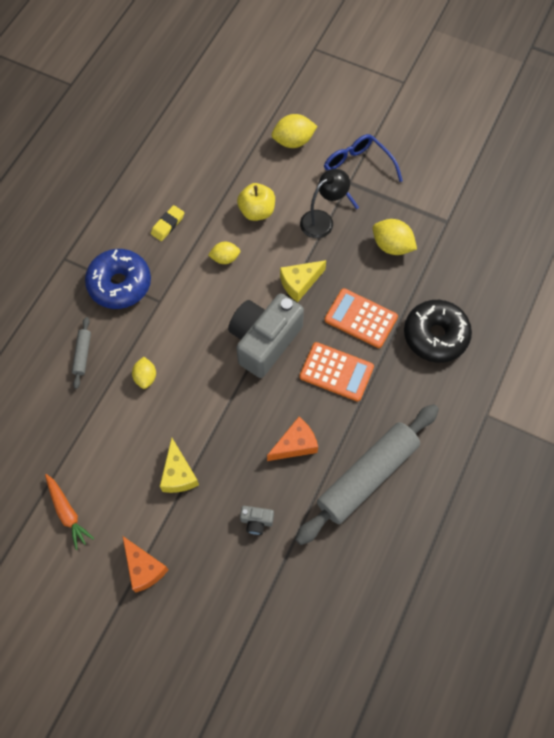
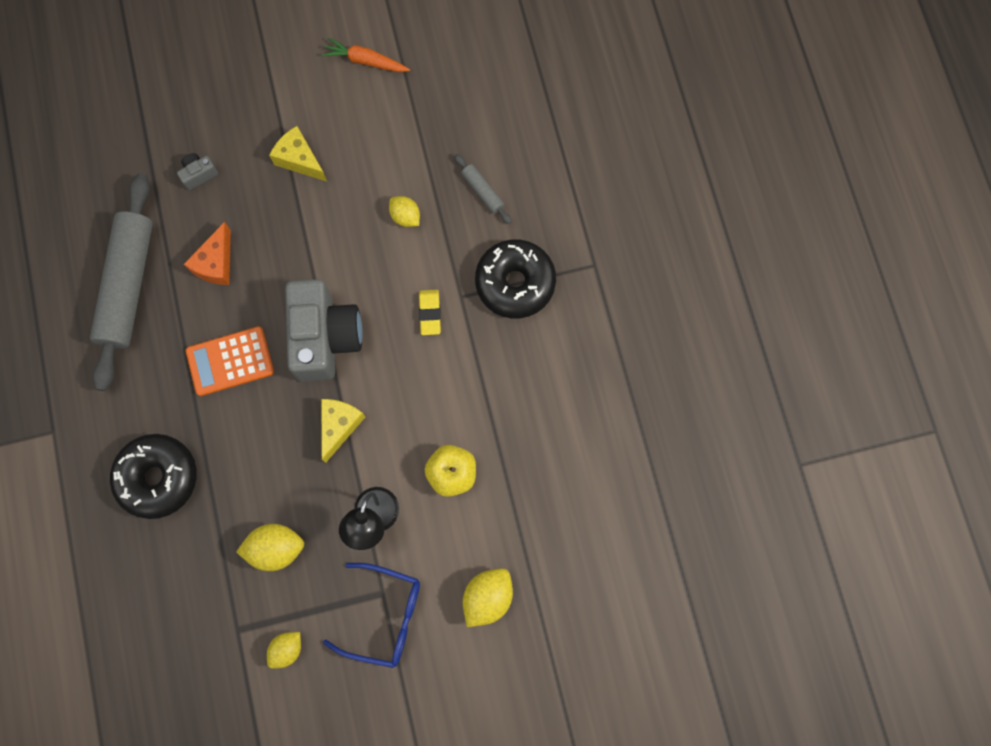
camera: 140 degrees right, 10 degrees up
(120, 284) = (515, 283): blue donut -> black donut
(144, 568) = (263, 70): orange cheese -> none
(168, 225) = (529, 382): yellow eraser -> yellow eraser (430, 313)
(225, 258) = (437, 392): yellow lemon -> yellow lemon (287, 649)
(360, 318) = (247, 436): orange calculator -> none

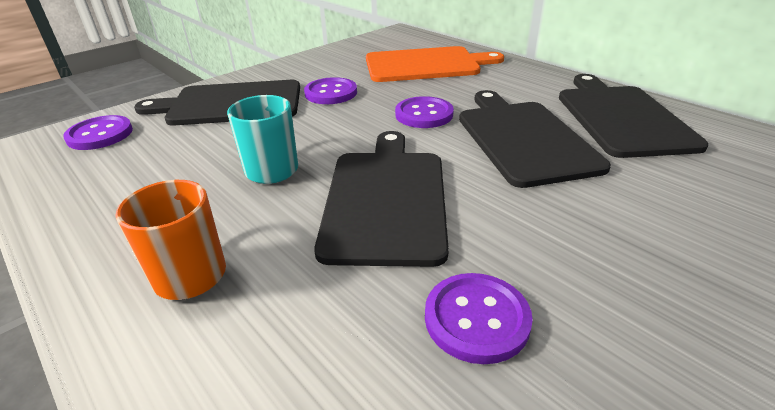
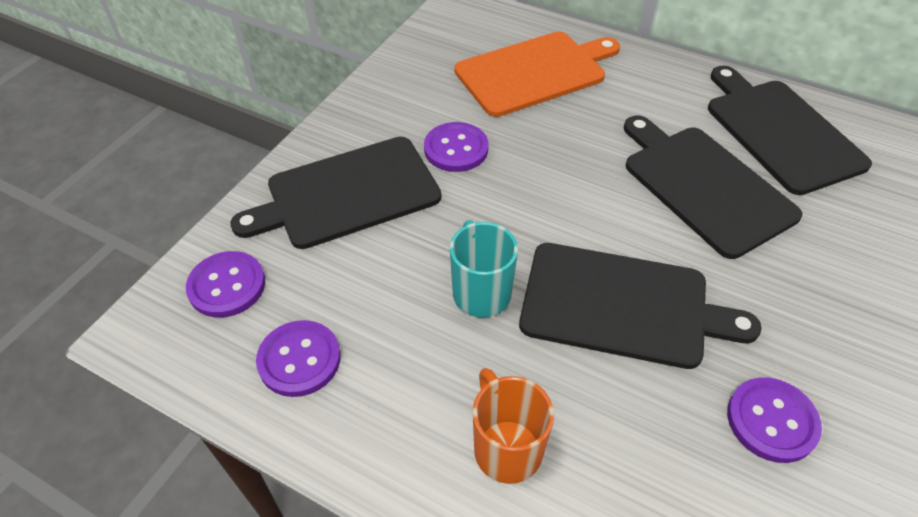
camera: 20 degrees left, 15 degrees up
(386, 199) = (622, 306): black cutting board -> black cutting board turned 120 degrees clockwise
(424, 114) = (585, 167): purple button -> purple button (299, 359)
.....
» Exercise instructions:
Please print all the lines above exactly as given and leave out every picture.

» Solved problem:
camera: 140 degrees right, 10 degrees up
(120, 284) = (515, 283): blue donut -> black donut
(144, 568) = (263, 70): orange cheese -> none
(168, 225) = (529, 382): yellow eraser -> yellow eraser (430, 313)
(225, 258) = (437, 392): yellow lemon -> yellow lemon (287, 649)
(360, 318) = (247, 436): orange calculator -> none

camera: 20 degrees left, 15 degrees up
(386, 199) = (622, 306): black cutting board -> black cutting board turned 120 degrees clockwise
(424, 114) = (585, 167): purple button -> purple button (299, 359)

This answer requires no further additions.